About this exercise -> Wherever an image appears in the entries, drop it and reproduce everything else exactly.

Material provided ->
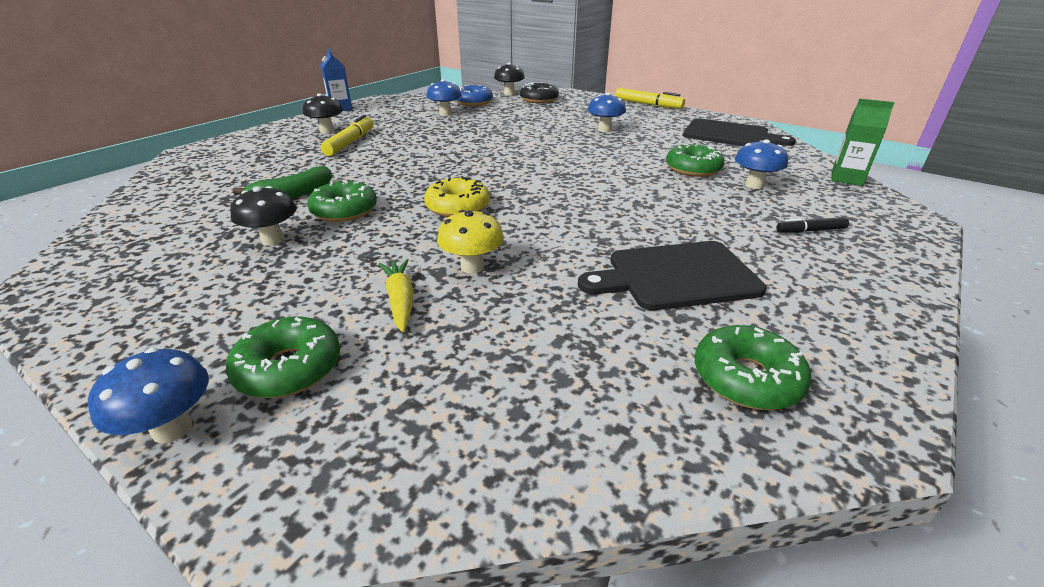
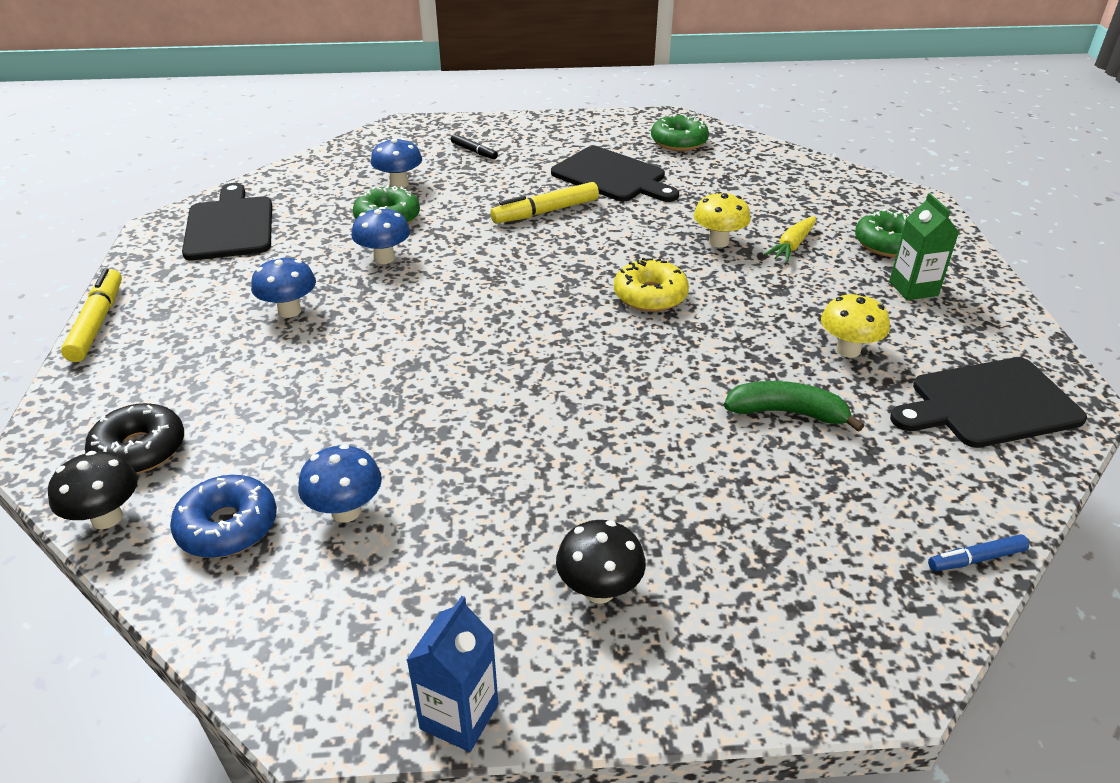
camera: 130 degrees left, 5 degrees up
(133, 254) = (989, 404): none -> black cutting board
(147, 187) = (976, 559): none -> blue marker
(172, 429) = (960, 246): blue mushroom -> blue mushroom (384, 258)
(273, 240) = (848, 350): black mushroom -> yellow mushroom
(344, 211) = (754, 351): green donut -> none
(350, 142) = (608, 507): yellow marker -> yellow marker (545, 212)
(846, 179) = (331, 153): green carton -> green carton (913, 288)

Result of this task ->
camera: 130 degrees left, 5 degrees up
(133, 254) = (989, 404): none -> black cutting board
(147, 187) = (976, 559): none -> blue marker
(172, 429) = (960, 246): blue mushroom -> blue mushroom (384, 258)
(273, 240) = (848, 350): black mushroom -> yellow mushroom
(344, 211) = (754, 351): green donut -> none
(350, 142) = (608, 507): yellow marker -> yellow marker (545, 212)
(846, 179) = (331, 153): green carton -> green carton (913, 288)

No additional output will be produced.